→ YOUR GOAL: Would you count the lines below that contain the string "brown" and reply with that number only?

Records from a collection:
___

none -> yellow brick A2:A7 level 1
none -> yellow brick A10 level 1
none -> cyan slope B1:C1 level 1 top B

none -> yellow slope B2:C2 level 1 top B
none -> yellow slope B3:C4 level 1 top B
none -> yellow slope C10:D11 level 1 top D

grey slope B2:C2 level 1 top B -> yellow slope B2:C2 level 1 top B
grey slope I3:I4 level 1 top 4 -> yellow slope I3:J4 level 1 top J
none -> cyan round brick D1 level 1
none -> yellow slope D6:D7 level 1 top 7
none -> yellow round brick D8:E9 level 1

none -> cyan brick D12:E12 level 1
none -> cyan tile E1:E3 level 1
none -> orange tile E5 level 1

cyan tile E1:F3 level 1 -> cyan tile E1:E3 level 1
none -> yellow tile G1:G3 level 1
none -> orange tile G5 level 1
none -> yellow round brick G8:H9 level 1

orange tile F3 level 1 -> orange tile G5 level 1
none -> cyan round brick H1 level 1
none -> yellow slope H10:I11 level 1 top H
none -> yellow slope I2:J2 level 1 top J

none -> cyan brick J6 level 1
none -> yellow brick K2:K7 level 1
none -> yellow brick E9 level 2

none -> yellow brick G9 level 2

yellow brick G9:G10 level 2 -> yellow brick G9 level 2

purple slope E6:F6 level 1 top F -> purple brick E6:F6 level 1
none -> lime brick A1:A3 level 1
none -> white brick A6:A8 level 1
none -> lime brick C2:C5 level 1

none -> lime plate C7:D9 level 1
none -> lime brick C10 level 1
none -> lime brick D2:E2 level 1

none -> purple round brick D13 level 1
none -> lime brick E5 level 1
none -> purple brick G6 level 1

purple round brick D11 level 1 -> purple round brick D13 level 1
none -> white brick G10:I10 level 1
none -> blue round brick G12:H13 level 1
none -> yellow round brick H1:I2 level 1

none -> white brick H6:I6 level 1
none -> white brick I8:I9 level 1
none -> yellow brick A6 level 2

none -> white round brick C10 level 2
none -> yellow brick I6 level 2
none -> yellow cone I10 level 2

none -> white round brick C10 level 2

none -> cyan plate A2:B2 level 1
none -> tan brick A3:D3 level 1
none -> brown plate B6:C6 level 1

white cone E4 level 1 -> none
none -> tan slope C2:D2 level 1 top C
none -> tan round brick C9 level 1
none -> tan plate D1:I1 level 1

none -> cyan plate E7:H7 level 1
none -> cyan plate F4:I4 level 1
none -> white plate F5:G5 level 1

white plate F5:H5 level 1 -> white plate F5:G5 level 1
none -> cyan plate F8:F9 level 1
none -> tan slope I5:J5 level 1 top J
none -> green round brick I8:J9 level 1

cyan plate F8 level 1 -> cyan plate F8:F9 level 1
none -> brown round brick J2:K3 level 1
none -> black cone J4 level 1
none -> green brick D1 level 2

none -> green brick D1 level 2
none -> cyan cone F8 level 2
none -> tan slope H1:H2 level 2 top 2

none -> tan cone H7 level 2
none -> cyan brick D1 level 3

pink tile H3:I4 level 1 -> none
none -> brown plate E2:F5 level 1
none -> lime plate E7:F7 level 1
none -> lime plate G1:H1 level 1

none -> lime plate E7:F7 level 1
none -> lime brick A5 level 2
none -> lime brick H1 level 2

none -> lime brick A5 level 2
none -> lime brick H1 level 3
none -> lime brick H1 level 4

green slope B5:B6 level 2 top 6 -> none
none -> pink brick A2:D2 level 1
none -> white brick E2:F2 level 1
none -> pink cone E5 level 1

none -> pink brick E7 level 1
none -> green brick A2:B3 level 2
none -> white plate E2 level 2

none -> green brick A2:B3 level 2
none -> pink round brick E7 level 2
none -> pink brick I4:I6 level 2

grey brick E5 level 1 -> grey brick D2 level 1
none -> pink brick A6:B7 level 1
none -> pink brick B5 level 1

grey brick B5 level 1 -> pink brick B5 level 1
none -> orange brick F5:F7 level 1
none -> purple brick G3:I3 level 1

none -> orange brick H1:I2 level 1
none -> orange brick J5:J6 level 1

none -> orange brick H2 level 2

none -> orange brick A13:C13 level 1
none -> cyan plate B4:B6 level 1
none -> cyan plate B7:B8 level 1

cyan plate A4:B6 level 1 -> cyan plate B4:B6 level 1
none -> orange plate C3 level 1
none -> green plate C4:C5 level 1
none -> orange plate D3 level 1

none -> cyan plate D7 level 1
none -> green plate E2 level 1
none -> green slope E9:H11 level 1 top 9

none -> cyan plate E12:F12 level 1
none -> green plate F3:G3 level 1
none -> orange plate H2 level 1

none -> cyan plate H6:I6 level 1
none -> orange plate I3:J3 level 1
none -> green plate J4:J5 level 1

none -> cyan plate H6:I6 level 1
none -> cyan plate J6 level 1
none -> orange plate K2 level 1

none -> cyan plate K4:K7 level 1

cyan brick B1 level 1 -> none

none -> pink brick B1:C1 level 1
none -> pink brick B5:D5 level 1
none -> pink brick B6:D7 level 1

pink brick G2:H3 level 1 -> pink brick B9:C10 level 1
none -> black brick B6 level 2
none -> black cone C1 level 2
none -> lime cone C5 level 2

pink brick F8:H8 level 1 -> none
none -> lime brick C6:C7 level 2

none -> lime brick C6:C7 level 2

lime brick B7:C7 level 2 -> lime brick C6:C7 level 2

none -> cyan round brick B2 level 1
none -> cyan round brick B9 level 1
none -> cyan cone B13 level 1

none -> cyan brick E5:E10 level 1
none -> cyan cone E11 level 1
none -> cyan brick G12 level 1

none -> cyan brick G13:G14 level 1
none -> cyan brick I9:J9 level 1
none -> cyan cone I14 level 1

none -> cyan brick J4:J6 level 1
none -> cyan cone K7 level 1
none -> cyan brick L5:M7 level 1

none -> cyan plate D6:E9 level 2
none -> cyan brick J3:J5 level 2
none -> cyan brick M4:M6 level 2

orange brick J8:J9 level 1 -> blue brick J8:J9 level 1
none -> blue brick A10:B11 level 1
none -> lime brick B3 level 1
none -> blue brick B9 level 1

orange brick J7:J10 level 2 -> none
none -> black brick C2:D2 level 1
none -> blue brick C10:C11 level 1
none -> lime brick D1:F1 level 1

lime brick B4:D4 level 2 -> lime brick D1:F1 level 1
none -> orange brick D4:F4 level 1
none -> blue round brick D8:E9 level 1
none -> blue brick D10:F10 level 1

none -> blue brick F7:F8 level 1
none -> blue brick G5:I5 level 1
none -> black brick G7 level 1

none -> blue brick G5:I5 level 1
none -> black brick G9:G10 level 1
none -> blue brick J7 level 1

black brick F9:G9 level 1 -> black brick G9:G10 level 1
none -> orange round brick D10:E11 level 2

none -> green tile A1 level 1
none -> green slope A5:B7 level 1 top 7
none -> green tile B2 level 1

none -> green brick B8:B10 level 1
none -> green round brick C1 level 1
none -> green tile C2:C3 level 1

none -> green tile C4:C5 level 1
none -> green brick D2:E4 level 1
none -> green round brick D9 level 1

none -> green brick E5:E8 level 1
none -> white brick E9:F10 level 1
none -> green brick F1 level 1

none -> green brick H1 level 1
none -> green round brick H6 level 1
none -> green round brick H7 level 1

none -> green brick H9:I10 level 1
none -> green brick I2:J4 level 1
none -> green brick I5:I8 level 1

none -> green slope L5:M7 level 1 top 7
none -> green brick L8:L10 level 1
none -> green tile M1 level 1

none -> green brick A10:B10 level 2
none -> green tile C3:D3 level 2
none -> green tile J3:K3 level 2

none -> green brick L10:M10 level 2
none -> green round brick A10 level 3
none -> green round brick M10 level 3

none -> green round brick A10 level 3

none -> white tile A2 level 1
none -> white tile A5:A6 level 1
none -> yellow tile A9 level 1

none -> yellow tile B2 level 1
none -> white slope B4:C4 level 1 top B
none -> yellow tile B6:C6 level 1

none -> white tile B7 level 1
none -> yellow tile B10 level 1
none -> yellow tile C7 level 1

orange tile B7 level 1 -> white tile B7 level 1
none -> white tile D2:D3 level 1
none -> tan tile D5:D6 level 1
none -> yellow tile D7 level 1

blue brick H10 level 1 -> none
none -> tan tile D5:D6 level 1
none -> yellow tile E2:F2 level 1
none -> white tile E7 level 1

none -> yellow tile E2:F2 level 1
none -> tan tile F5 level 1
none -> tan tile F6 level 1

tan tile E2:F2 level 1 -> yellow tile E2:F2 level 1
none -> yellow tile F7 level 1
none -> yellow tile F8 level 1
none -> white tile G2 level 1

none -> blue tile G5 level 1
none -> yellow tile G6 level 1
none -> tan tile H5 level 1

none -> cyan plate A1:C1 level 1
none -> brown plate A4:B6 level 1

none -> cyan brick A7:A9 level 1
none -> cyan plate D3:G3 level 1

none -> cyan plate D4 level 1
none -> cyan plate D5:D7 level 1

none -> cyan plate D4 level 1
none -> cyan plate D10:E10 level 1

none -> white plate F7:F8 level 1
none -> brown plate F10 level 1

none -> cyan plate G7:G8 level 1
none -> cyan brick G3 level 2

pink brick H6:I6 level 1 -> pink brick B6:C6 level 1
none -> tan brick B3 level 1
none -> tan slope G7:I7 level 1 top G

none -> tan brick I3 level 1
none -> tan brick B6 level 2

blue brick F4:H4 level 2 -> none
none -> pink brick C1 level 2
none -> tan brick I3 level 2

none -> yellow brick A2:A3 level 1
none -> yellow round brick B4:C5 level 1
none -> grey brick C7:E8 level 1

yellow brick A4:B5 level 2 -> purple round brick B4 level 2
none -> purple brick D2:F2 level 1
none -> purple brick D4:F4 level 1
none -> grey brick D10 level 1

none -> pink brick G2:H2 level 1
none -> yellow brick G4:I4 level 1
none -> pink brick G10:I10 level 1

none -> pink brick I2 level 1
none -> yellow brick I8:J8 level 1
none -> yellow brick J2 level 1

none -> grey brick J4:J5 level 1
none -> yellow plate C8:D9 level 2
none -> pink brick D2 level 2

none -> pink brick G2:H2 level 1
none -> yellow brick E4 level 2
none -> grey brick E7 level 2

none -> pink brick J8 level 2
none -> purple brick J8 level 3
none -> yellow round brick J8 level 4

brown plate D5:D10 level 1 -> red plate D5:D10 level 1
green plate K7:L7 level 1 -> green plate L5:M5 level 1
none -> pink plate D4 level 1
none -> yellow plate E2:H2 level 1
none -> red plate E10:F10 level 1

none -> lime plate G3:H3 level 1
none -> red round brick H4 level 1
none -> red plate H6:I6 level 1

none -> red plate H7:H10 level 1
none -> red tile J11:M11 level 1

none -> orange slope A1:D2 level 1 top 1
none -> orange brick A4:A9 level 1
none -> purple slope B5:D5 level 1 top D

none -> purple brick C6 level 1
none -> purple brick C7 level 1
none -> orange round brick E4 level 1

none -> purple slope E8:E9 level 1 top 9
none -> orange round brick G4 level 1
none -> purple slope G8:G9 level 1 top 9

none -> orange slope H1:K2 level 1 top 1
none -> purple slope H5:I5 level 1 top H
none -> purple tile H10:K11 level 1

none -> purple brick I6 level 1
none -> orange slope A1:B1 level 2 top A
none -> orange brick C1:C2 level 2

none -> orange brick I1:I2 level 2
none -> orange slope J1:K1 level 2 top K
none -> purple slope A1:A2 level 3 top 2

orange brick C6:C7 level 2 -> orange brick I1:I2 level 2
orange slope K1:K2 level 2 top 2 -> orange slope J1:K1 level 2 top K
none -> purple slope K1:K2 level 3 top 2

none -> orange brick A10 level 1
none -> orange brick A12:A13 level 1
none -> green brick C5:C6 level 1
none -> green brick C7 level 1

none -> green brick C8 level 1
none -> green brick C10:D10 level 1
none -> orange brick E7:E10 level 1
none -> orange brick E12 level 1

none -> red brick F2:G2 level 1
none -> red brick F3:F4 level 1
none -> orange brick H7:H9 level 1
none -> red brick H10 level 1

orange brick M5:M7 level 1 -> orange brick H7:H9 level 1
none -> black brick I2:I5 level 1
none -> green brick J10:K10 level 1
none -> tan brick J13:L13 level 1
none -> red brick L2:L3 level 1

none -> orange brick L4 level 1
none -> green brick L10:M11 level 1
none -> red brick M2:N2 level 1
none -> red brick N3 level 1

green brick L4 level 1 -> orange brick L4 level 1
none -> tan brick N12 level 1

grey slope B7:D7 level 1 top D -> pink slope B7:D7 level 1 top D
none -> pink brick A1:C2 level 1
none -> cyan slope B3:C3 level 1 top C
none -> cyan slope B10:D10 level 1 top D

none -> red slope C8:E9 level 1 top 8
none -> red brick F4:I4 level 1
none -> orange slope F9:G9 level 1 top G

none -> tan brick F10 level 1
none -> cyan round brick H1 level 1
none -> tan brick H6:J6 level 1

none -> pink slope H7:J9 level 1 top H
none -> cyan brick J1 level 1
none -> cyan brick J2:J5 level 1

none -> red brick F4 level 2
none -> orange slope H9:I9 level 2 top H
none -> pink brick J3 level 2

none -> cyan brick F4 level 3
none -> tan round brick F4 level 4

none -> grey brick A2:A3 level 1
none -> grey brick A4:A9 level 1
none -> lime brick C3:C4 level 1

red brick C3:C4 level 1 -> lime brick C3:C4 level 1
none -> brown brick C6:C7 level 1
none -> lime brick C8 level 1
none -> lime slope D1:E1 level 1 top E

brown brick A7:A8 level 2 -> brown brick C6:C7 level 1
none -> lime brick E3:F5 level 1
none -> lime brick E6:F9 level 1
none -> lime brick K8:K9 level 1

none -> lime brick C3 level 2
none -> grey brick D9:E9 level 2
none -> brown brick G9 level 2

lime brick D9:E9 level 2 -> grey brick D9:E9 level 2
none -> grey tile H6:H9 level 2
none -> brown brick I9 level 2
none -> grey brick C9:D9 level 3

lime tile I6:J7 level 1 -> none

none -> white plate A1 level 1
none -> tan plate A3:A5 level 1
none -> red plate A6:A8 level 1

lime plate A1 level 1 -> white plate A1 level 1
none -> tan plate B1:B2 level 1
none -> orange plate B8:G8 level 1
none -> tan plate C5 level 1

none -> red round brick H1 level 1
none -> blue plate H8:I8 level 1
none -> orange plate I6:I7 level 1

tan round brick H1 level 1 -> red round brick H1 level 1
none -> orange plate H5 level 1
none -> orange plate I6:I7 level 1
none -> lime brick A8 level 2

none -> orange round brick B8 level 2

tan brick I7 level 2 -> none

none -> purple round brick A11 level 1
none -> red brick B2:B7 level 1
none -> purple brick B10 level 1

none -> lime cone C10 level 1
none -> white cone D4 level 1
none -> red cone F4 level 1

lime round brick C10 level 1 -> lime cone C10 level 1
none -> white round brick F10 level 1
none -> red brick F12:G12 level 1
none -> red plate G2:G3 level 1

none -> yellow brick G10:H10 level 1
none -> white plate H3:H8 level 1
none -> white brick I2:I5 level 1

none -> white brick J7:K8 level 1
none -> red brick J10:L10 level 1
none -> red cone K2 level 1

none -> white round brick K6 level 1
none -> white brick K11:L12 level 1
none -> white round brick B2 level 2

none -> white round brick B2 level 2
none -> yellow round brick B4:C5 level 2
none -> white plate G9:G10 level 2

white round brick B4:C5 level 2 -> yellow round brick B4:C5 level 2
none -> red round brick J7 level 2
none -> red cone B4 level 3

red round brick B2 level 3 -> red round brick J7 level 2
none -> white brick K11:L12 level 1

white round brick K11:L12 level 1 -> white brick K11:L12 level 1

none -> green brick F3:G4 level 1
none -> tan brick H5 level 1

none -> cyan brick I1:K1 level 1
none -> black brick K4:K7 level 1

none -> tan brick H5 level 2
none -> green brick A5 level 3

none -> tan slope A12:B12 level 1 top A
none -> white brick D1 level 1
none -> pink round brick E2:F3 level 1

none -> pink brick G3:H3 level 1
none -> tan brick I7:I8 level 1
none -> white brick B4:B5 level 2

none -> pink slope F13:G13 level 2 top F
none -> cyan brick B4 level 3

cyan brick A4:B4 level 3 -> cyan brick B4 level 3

___

→ ANSWER TO THE PROBLEM: 10